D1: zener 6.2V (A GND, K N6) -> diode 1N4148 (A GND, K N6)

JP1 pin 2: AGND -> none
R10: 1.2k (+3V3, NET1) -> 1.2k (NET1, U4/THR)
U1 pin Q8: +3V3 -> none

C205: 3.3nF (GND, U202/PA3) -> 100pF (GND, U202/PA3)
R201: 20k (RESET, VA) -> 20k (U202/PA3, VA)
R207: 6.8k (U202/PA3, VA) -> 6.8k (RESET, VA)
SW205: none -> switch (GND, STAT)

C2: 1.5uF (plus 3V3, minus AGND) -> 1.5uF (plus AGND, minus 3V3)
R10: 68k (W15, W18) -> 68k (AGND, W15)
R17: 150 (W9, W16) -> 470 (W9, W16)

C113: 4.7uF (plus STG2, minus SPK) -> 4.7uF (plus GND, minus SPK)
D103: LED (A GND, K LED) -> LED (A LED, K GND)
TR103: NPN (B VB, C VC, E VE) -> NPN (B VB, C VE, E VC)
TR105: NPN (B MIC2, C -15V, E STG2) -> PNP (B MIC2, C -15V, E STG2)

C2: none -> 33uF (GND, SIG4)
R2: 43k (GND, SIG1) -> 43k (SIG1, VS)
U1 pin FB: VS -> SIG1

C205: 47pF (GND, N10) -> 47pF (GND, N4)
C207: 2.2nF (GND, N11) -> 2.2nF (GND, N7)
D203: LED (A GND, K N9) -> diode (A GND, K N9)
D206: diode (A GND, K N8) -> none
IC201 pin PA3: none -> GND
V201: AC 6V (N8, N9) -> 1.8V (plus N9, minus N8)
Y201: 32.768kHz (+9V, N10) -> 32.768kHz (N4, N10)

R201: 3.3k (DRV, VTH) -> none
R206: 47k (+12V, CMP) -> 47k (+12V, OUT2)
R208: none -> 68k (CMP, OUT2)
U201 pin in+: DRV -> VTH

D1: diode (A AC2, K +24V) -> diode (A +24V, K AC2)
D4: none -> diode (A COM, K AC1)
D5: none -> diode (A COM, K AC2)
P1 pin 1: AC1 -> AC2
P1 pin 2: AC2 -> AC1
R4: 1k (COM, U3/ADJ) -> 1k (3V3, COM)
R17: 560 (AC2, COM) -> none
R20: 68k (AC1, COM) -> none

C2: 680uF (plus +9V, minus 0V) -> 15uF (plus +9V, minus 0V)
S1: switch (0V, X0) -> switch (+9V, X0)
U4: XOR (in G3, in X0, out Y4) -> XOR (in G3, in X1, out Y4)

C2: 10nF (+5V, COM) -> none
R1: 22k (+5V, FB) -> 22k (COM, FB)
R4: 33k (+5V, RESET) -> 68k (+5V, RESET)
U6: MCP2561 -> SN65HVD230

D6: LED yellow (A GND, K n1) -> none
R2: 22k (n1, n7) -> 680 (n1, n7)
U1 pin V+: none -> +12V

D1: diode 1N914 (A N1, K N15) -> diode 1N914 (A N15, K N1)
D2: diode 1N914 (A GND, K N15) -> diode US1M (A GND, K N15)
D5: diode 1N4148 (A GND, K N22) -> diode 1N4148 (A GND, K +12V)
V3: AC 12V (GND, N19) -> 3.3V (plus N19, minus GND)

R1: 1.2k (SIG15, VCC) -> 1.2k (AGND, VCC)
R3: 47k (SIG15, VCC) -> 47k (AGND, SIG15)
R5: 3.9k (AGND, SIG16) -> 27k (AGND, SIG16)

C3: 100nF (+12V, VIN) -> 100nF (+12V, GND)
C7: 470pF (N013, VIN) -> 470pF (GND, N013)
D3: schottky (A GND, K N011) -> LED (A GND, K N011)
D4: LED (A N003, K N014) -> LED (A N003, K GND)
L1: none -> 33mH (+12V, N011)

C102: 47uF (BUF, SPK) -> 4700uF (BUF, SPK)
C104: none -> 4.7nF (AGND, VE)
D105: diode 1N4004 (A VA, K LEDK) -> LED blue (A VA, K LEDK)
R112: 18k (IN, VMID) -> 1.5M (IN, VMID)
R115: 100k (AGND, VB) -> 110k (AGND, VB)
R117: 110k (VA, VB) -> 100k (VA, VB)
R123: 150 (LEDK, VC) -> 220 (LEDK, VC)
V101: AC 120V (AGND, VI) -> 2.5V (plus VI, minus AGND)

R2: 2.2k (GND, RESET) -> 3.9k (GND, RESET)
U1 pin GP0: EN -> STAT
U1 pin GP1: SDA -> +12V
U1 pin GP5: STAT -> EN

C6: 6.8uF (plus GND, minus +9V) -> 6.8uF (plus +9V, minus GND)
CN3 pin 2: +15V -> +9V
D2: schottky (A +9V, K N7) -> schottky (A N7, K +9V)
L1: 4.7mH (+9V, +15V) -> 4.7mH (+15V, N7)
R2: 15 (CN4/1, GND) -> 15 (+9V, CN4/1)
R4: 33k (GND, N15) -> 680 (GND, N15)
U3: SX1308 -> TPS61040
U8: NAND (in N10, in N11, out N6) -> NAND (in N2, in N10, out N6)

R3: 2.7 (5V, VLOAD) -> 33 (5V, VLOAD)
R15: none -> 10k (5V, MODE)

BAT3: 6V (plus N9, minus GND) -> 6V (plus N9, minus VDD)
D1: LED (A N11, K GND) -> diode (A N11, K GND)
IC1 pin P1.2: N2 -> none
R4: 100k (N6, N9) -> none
****
Down to the final line, write out all of the material exactly.

### [THE COMPLETED TASK]
D1: zener 6.2V (A GND, K N6) -> diode 1N4148 (A GND, K N6)

JP1 pin 2: AGND -> none
R10: 1.2k (+3V3, NET1) -> 1.2k (NET1, U4/THR)
U1 pin Q8: +3V3 -> none

C205: 3.3nF (GND, U202/PA3) -> 100pF (GND, U202/PA3)
R201: 20k (RESET, VA) -> 20k (U202/PA3, VA)
R207: 6.8k (U202/PA3, VA) -> 6.8k (RESET, VA)
SW205: none -> switch (GND, STAT)

C2: 1.5uF (plus 3V3, minus AGND) -> 1.5uF (plus AGND, minus 3V3)
R10: 68k (W15, W18) -> 68k (AGND, W15)
R17: 150 (W9, W16) -> 470 (W9, W16)

C113: 4.7uF (plus STG2, minus SPK) -> 4.7uF (plus GND, minus SPK)
D103: LED (A GND, K LED) -> LED (A LED, K GND)
TR103: NPN (B VB, C VC, E VE) -> NPN (B VB, C VE, E VC)
TR105: NPN (B MIC2, C -15V, E STG2) -> PNP (B MIC2, C -15V, E STG2)

C2: none -> 33uF (GND, SIG4)
R2: 43k (GND, SIG1) -> 43k (SIG1, VS)
U1 pin FB: VS -> SIG1

C205: 47pF (GND, N10) -> 47pF (GND, N4)
C207: 2.2nF (GND, N11) -> 2.2nF (GND, N7)
D203: LED (A GND, K N9) -> diode (A GND, K N9)
D206: diode (A GND, K N8) -> none
IC201 pin PA3: none -> GND
V201: AC 6V (N8, N9) -> 1.8V (plus N9, minus N8)
Y201: 32.768kHz (+9V, N10) -> 32.768kHz (N4, N10)

R201: 3.3k (DRV, VTH) -> none
R206: 47k (+12V, CMP) -> 47k (+12V, OUT2)
R208: none -> 68k (CMP, OUT2)
U201 pin in+: DRV -> VTH

D1: diode (A AC2, K +24V) -> diode (A +24V, K AC2)
D4: none -> diode (A COM, K AC1)
D5: none -> diode (A COM, K AC2)
P1 pin 1: AC1 -> AC2
P1 pin 2: AC2 -> AC1
R4: 1k (COM, U3/ADJ) -> 1k (3V3, COM)
R17: 560 (AC2, COM) -> none
R20: 68k (AC1, COM) -> none

C2: 680uF (plus +9V, minus 0V) -> 15uF (plus +9V, minus 0V)
S1: switch (0V, X0) -> switch (+9V, X0)
U4: XOR (in G3, in X0, out Y4) -> XOR (in G3, in X1, out Y4)

C2: 10nF (+5V, COM) -> none
R1: 22k (+5V, FB) -> 22k (COM, FB)
R4: 33k (+5V, RESET) -> 68k (+5V, RESET)
U6: MCP2561 -> SN65HVD230

D6: LED yellow (A GND, K n1) -> none
R2: 22k (n1, n7) -> 680 (n1, n7)
U1 pin V+: none -> +12V

D1: diode 1N914 (A N1, K N15) -> diode 1N914 (A N15, K N1)
D2: diode 1N914 (A GND, K N15) -> diode US1M (A GND, K N15)
D5: diode 1N4148 (A GND, K N22) -> diode 1N4148 (A GND, K +12V)
V3: AC 12V (GND, N19) -> 3.3V (plus N19, minus GND)

R1: 1.2k (SIG15, VCC) -> 1.2k (AGND, VCC)
R3: 47k (SIG15, VCC) -> 47k (AGND, SIG15)
R5: 3.9k (AGND, SIG16) -> 27k (AGND, SIG16)

C3: 100nF (+12V, VIN) -> 100nF (+12V, GND)
C7: 470pF (N013, VIN) -> 470pF (GND, N013)
D3: schottky (A GND, K N011) -> LED (A GND, K N011)
D4: LED (A N003, K N014) -> LED (A N003, K GND)
L1: none -> 33mH (+12V, N011)

C102: 47uF (BUF, SPK) -> 4700uF (BUF, SPK)
C104: none -> 4.7nF (AGND, VE)
D105: diode 1N4004 (A VA, K LEDK) -> LED blue (A VA, K LEDK)
R112: 18k (IN, VMID) -> 1.5M (IN, VMID)
R115: 100k (AGND, VB) -> 110k (AGND, VB)
R117: 110k (VA, VB) -> 100k (VA, VB)
R123: 150 (LEDK, VC) -> 220 (LEDK, VC)
V101: AC 120V (AGND, VI) -> 2.5V (plus VI, minus AGND)

R2: 2.2k (GND, RESET) -> 3.9k (GND, RESET)
U1 pin GP0: EN -> STAT
U1 pin GP1: SDA -> +12V
U1 pin GP5: STAT -> EN

C6: 6.8uF (plus GND, minus +9V) -> 6.8uF (plus +9V, minus GND)
CN3 pin 2: +15V -> +9V
D2: schottky (A +9V, K N7) -> schottky (A N7, K +9V)
L1: 4.7mH (+9V, +15V) -> 4.7mH (+15V, N7)
R2: 15 (CN4/1, GND) -> 15 (+9V, CN4/1)
R4: 33k (GND, N15) -> 680 (GND, N15)
U3: SX1308 -> TPS61040
U8: NAND (in N10, in N11, out N6) -> NAND (in N2, in N10, out N6)

R3: 2.7 (5V, VLOAD) -> 33 (5V, VLOAD)
R15: none -> 10k (5V, MODE)

BAT3: 6V (plus N9, minus GND) -> 6V (plus N9, minus VDD)
D1: LED (A N11, K GND) -> diode (A N11, K GND)
IC1 pin P1.2: N2 -> none
R4: 100k (N6, N9) -> none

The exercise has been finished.